§ The task
Give back only the lines in the records below from the one with "none -> pink hammer [244,358,278,392]" to the one with "camera: 40 degrees right, 5 degrees down", both inclusive, word for word.

[Object state change records]
——
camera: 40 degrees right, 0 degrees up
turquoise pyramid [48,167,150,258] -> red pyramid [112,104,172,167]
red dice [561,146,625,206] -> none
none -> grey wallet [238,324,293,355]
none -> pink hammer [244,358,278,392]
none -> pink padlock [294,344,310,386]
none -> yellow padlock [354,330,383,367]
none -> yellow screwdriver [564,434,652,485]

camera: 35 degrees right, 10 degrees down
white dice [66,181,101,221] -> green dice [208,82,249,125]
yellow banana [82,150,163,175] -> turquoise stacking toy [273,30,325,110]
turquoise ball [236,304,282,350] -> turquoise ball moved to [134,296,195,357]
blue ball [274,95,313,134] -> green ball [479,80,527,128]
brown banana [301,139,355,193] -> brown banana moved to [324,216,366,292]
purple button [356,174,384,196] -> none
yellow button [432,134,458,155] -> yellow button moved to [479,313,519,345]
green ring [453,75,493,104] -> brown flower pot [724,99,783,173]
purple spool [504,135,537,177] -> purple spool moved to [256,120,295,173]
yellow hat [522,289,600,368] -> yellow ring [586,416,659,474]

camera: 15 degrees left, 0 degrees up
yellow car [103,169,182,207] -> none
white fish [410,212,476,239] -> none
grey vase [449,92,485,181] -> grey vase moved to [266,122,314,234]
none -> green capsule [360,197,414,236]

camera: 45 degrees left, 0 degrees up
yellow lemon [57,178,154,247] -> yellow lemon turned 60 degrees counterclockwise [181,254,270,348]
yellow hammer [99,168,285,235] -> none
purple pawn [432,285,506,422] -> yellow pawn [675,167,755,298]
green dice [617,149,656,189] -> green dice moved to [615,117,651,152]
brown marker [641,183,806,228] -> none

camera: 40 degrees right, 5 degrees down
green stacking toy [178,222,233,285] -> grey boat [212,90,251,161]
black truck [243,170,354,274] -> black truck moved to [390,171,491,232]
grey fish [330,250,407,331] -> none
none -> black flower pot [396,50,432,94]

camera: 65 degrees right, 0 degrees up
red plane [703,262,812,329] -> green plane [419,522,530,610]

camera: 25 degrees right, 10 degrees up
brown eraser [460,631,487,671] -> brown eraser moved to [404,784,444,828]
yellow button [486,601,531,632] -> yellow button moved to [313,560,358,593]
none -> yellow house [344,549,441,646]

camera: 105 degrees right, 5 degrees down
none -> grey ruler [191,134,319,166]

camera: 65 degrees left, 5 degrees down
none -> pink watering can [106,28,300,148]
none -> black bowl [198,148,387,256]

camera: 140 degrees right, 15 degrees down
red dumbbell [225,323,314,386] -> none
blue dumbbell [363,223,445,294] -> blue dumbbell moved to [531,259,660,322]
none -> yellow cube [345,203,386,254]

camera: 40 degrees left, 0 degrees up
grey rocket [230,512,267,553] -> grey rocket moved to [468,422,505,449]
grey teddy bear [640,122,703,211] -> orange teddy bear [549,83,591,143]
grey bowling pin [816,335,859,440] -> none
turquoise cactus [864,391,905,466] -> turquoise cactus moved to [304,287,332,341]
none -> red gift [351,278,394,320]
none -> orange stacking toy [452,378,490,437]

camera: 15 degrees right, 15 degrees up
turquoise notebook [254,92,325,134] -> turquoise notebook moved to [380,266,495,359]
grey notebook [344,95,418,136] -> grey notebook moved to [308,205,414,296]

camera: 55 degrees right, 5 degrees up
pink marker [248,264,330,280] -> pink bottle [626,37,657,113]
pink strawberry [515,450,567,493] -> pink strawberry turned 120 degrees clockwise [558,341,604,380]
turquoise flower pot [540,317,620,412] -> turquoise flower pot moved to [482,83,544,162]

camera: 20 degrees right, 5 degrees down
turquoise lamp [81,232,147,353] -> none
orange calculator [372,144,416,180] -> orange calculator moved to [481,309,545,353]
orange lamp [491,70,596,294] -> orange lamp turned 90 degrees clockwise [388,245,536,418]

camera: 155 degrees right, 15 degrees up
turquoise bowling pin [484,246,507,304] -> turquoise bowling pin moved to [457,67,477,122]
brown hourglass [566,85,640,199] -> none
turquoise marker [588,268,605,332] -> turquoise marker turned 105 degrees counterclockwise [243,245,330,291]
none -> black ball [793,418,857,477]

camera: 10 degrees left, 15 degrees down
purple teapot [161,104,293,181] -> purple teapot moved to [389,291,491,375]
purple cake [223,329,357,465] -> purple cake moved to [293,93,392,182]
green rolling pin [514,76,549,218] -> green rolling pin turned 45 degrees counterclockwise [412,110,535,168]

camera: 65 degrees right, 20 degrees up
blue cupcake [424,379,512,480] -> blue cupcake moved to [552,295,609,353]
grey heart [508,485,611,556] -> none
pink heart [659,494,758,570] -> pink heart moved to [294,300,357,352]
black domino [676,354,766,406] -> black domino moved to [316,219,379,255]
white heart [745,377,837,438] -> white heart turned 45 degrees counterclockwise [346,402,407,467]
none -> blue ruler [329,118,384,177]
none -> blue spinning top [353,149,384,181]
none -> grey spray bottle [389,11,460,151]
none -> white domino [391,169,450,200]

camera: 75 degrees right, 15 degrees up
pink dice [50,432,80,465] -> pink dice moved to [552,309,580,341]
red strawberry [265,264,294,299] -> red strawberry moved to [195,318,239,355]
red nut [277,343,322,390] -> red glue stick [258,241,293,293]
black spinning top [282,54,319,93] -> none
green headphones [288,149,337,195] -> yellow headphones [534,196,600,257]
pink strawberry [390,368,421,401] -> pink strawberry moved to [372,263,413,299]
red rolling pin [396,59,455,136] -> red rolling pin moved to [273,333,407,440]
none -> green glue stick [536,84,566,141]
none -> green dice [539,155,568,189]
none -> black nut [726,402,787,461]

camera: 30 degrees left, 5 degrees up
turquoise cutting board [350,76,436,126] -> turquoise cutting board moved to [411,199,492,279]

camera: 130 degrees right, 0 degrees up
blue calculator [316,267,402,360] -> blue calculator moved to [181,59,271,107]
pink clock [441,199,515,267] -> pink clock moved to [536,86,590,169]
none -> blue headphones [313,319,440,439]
——
§ Exercise answer
none -> pink hammer [244,358,278,392]
none -> pink padlock [294,344,310,386]
none -> yellow padlock [354,330,383,367]
none -> yellow screwdriver [564,434,652,485]

camera: 35 degrees right, 10 degrees down
white dice [66,181,101,221] -> green dice [208,82,249,125]
yellow banana [82,150,163,175] -> turquoise stacking toy [273,30,325,110]
turquoise ball [236,304,282,350] -> turquoise ball moved to [134,296,195,357]
blue ball [274,95,313,134] -> green ball [479,80,527,128]
brown banana [301,139,355,193] -> brown banana moved to [324,216,366,292]
purple button [356,174,384,196] -> none
yellow button [432,134,458,155] -> yellow button moved to [479,313,519,345]
green ring [453,75,493,104] -> brown flower pot [724,99,783,173]
purple spool [504,135,537,177] -> purple spool moved to [256,120,295,173]
yellow hat [522,289,600,368] -> yellow ring [586,416,659,474]

camera: 15 degrees left, 0 degrees up
yellow car [103,169,182,207] -> none
white fish [410,212,476,239] -> none
grey vase [449,92,485,181] -> grey vase moved to [266,122,314,234]
none -> green capsule [360,197,414,236]

camera: 45 degrees left, 0 degrees up
yellow lemon [57,178,154,247] -> yellow lemon turned 60 degrees counterclockwise [181,254,270,348]
yellow hammer [99,168,285,235] -> none
purple pawn [432,285,506,422] -> yellow pawn [675,167,755,298]
green dice [617,149,656,189] -> green dice moved to [615,117,651,152]
brown marker [641,183,806,228] -> none

camera: 40 degrees right, 5 degrees down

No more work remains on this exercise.